**TASK DETAILS:**
For the listing below, return the line containing "camera: 20 degrees right, 10 degrees down", the line containing "green goblet [400,122,452,232]", and all lines in between, exactly as written and nothing else.

**RECORD SET:**
****************************************
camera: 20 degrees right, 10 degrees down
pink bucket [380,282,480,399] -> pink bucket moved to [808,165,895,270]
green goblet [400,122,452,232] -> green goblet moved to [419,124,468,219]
****************************************
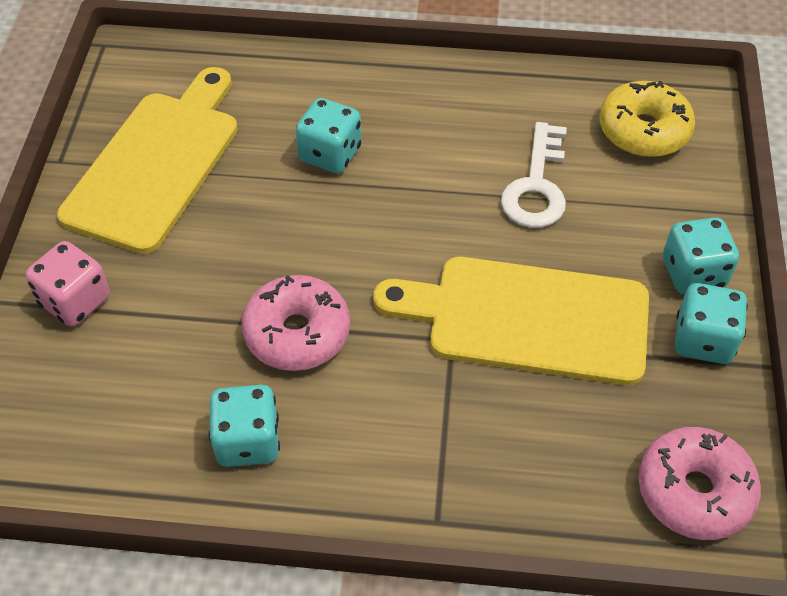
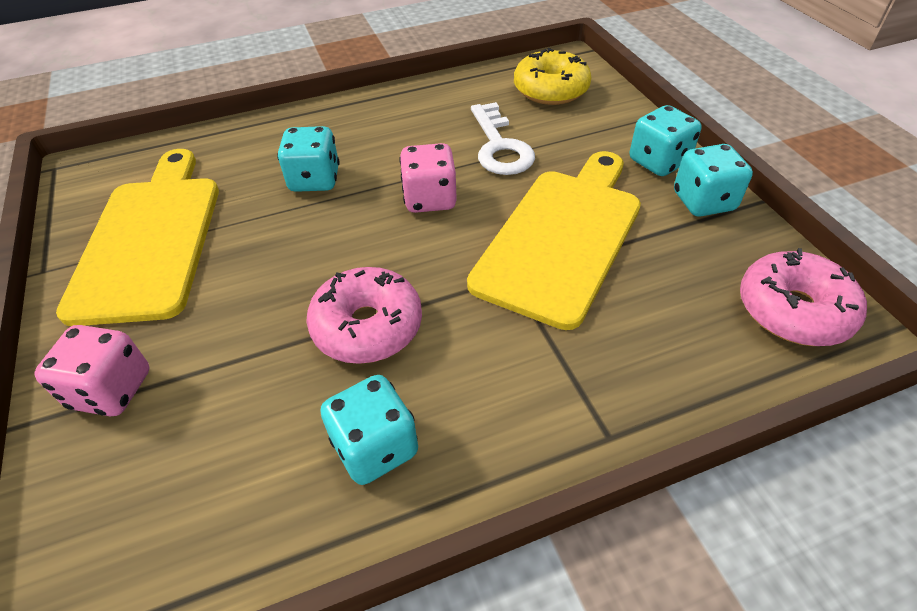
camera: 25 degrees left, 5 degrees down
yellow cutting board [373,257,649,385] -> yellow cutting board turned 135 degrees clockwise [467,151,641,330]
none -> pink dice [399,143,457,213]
****************************************
**RESULT:**
camera: 20 degrees right, 10 degrees down
pink bucket [380,282,480,399] -> pink bucket moved to [808,165,895,270]
green goblet [400,122,452,232] -> green goblet moved to [419,124,468,219]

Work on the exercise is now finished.